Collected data

-- Start --

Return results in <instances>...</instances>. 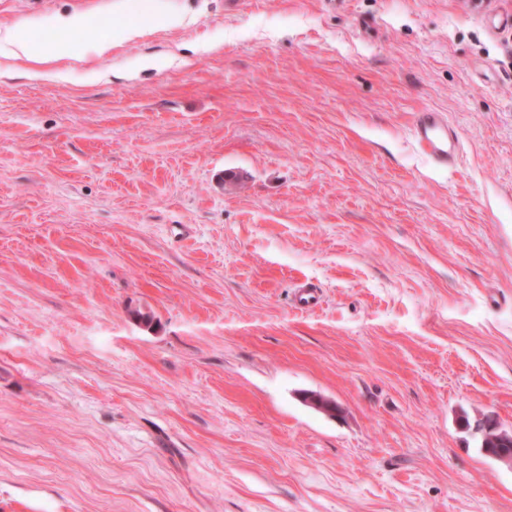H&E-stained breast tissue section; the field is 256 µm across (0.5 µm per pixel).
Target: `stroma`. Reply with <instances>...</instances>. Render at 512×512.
Listing matches in <instances>:
<instances>
[{
	"instance_id": "stroma-1",
	"label": "stroma",
	"mask_w": 512,
	"mask_h": 512,
	"mask_svg": "<svg viewBox=\"0 0 512 512\" xmlns=\"http://www.w3.org/2000/svg\"><path fill=\"white\" fill-rule=\"evenodd\" d=\"M69 16L0 57V512H512V0H0ZM2 41L4 45L9 47L4 54V57L9 59L26 58L29 61L41 64L53 59L64 57L69 53L68 47L61 45L58 46L50 55L35 57L30 54L27 42L16 32H7L3 37L0 36V46ZM413 127L415 143L437 167L448 168L459 152V140L442 112H418Z\"/></svg>"
}]
</instances>
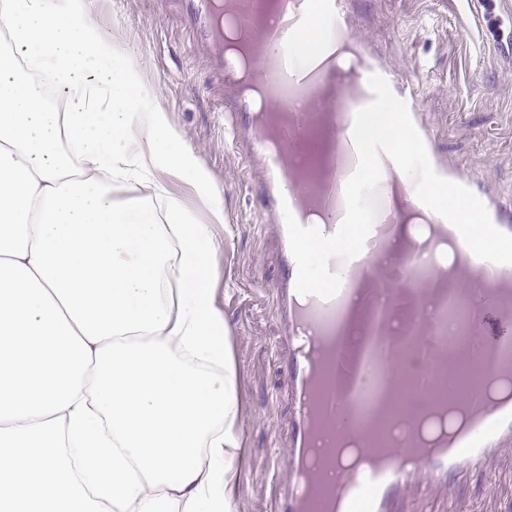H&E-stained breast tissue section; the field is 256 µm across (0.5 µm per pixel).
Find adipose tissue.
<instances>
[{
  "label": "adipose tissue",
  "mask_w": 512,
  "mask_h": 512,
  "mask_svg": "<svg viewBox=\"0 0 512 512\" xmlns=\"http://www.w3.org/2000/svg\"><path fill=\"white\" fill-rule=\"evenodd\" d=\"M1 34L0 512H236L220 193L89 0H0ZM163 179L170 193L180 199L187 208L194 211L197 219L202 224L209 222L210 215L208 211L204 208L195 189L187 180L169 173L164 174Z\"/></svg>",
  "instance_id": "ef3b65f1"
}]
</instances>
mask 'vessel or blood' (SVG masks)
Returning a JSON list of instances; mask_svg holds the SVG:
<instances>
[{"instance_id": "1", "label": "vessel or blood", "mask_w": 512, "mask_h": 512, "mask_svg": "<svg viewBox=\"0 0 512 512\" xmlns=\"http://www.w3.org/2000/svg\"><path fill=\"white\" fill-rule=\"evenodd\" d=\"M344 2L285 0V9L266 20L262 14L267 0H238L233 14L236 22L247 26L264 20L256 44L259 74L269 80L274 101L291 109L287 126L279 132L280 151L265 154L262 181L264 208L283 239L288 236L283 217L287 209L303 226H310L312 216L317 215L324 234L335 232L345 212V184L357 164L354 115L373 98L368 78L378 73L390 88L399 84L388 65L367 46L355 42ZM316 16L324 22L323 37L333 52L314 61H298L290 55L289 45ZM400 98L435 171L457 180L456 171L435 151L417 95L409 90ZM381 165L383 192L377 198V216L363 253L343 264L335 259L329 263L330 268L344 271L341 288L333 298L299 295L295 290L296 262L290 249L282 251L286 272L275 290V306L284 331L282 369L288 382L292 431L286 459L289 483L277 494L275 512H354L361 500L366 512H390L392 501L421 475L446 483L484 464L496 450L512 446V401L491 406L484 398L487 384L498 375H512V289L500 287L506 268L478 259L457 229L425 207L403 184L391 160L382 159ZM476 195L493 224L512 234V215L484 190H477ZM409 208L421 221L422 231L402 245L393 238L390 227L403 223ZM443 243L465 260L453 297L470 311L467 332L481 356L479 377L458 391L469 421L416 465L389 463L366 474L339 475L332 450L342 434L379 431L389 448L415 447L416 434L391 428L393 413L389 410L377 407L369 417H362V373L348 359L345 345L336 348L330 381L316 388L314 364L300 338L332 336L339 331L365 336L362 325L346 322L353 308H364L378 316L380 335L389 340L406 338L411 343L398 366L407 387L416 391L413 410H421L426 399L446 396L449 383L460 380L465 360L464 354L448 348L447 303L432 298L427 280L416 272L411 275L413 302L402 301L391 287L405 257L421 252L436 255Z\"/></svg>"}]
</instances>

-- End --

GIVEN EXERCISE
In the records above, find each line holding "stroma" and copy it.

OUTPUT BELOW
Target: `stroma`. Reply with <instances>...</instances>. Render at 512×512.
	"instance_id": "stroma-1",
	"label": "stroma",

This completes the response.